* _SOURCE MATERIAL_:
* * * *

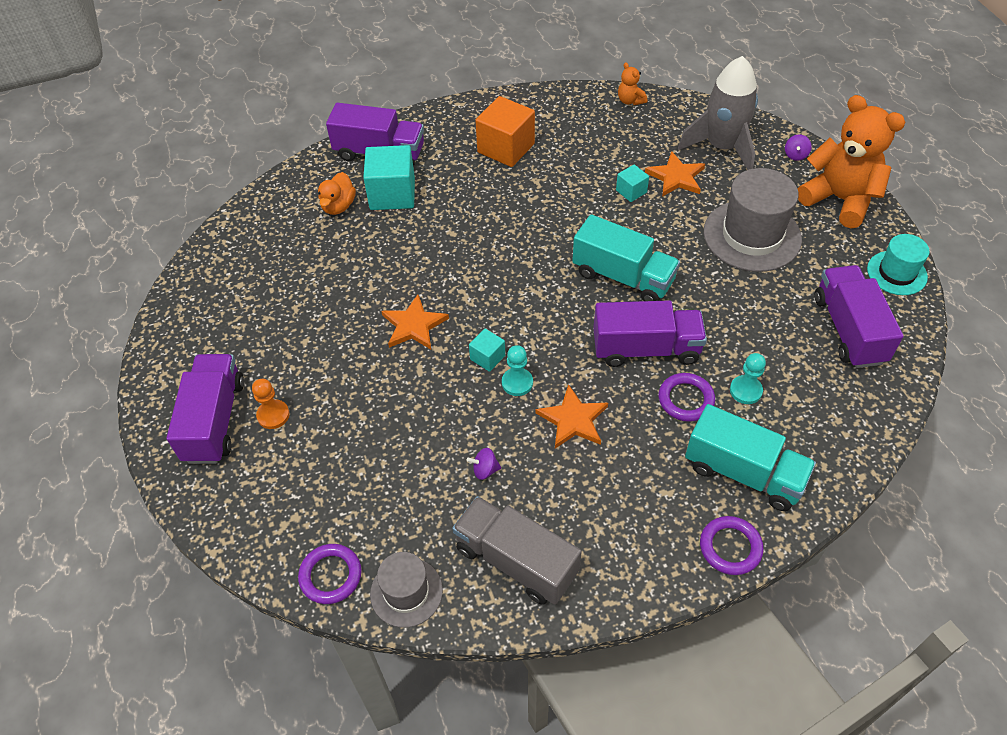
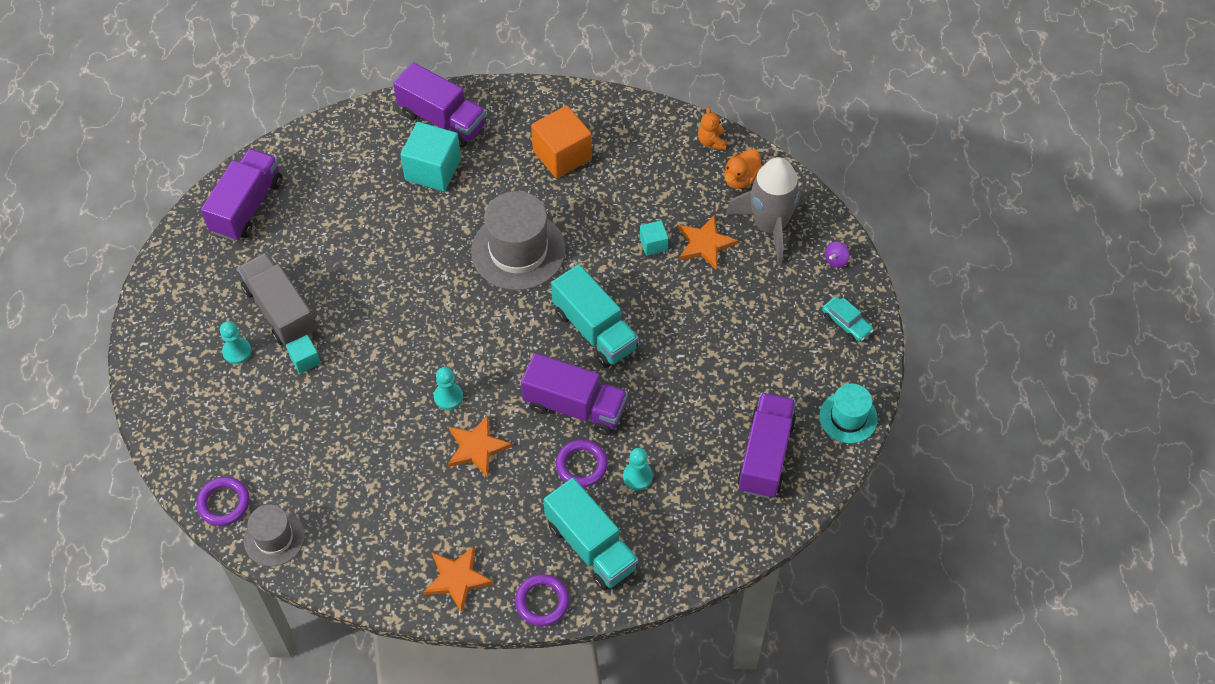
camera: 20 degrees right, 5 degrees up
(214, 420) = (189, 339): purple truck -> purple truck (247, 206)
(273, 415) = (237, 351): orange pawn -> turquoise pawn
(338, 206) = (379, 166): orange duck -> orange duck (741, 179)
(414, 325) = (388, 311): orange star -> orange star (457, 579)
(485, 470) = (382, 463): purple spinning top -> none
(487, 357) = (435, 364): turquoise cube -> turquoise cube (305, 360)
(516, 561) = (369, 546): grey truck -> grey truck (280, 310)
(752, 235) = (738, 331): grey hat -> grey hat (518, 250)
(839, 199) = (846, 323): orange teddy bear -> turquoise car

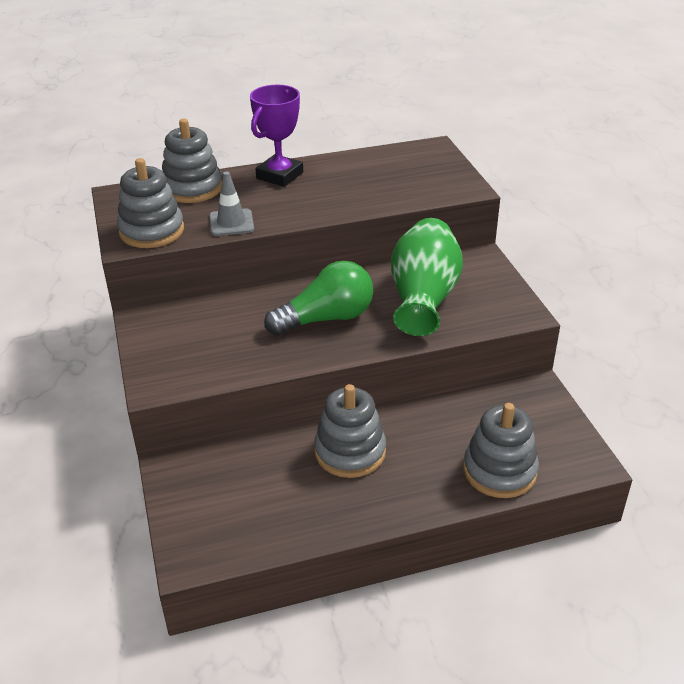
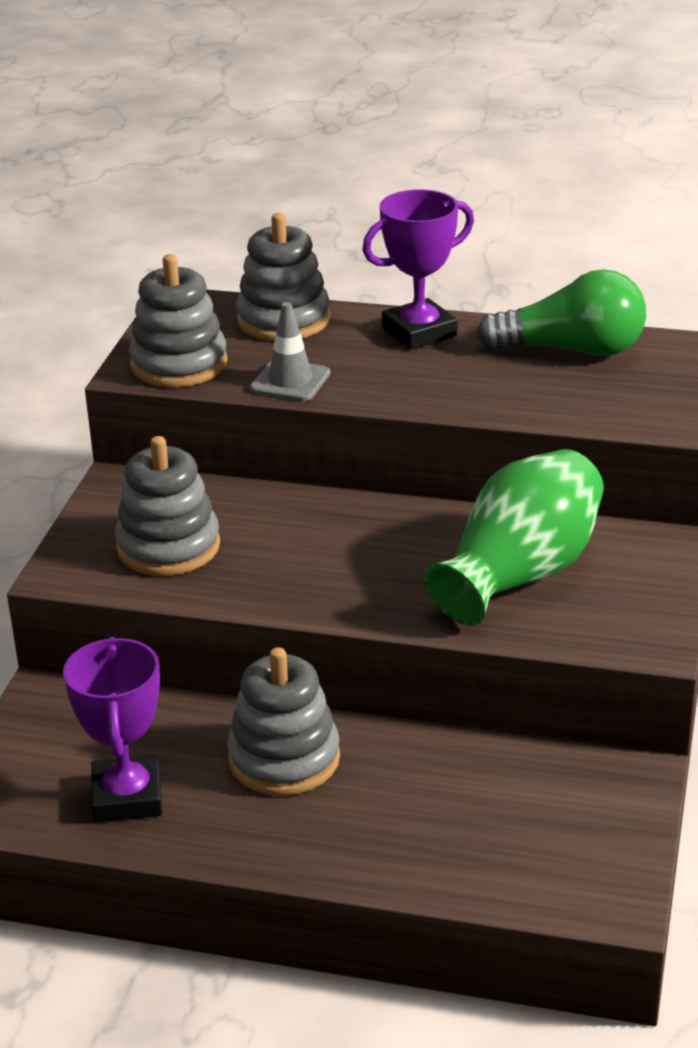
camera: 30 degrees right, 5 degrees down
(277, 512) = (127, 797): none -> purple trophy
(326, 318) = (355, 559): green light bulb -> green light bulb (572, 350)
(499, 471) = (469, 862): grey stacking toy -> grey stacking toy (168, 547)

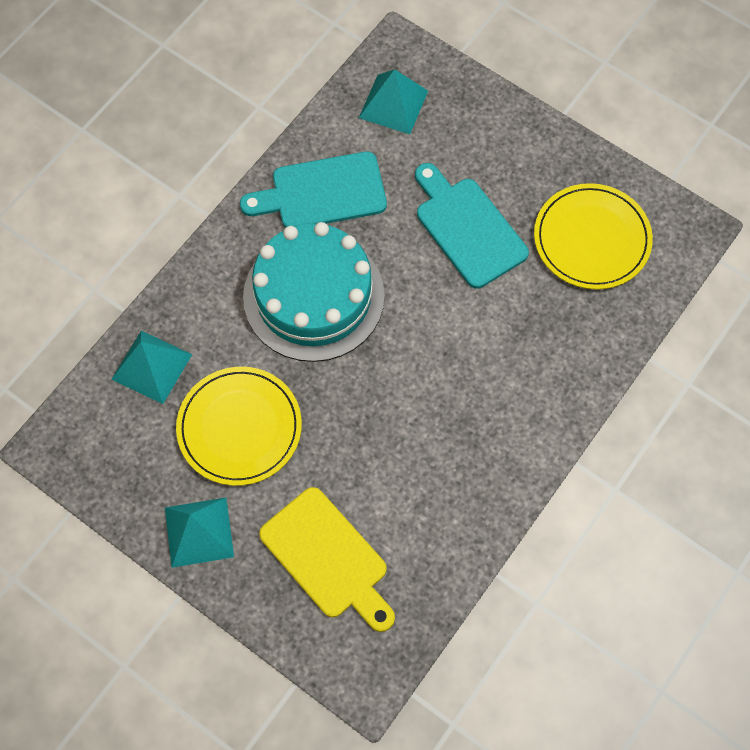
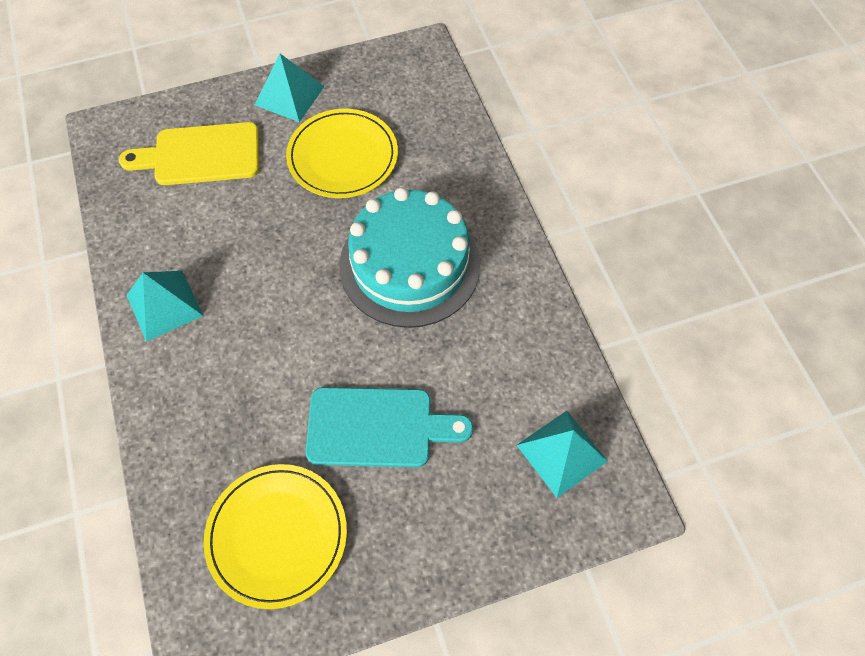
camera: 125 degrees right, 5 degrees down
(152, 366) = (437, 130): turquoise pyramid -> turquoise pyramid (164, 305)
(322, 192) = (505, 330): turquoise cutting board -> none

* * * *

* _WHAT IS REQUIRED_:
Some lines of the records above contain the word "orange". How many are there? Reply with the number alone.

* _ANSWER TO THIS EXERCISE_:
4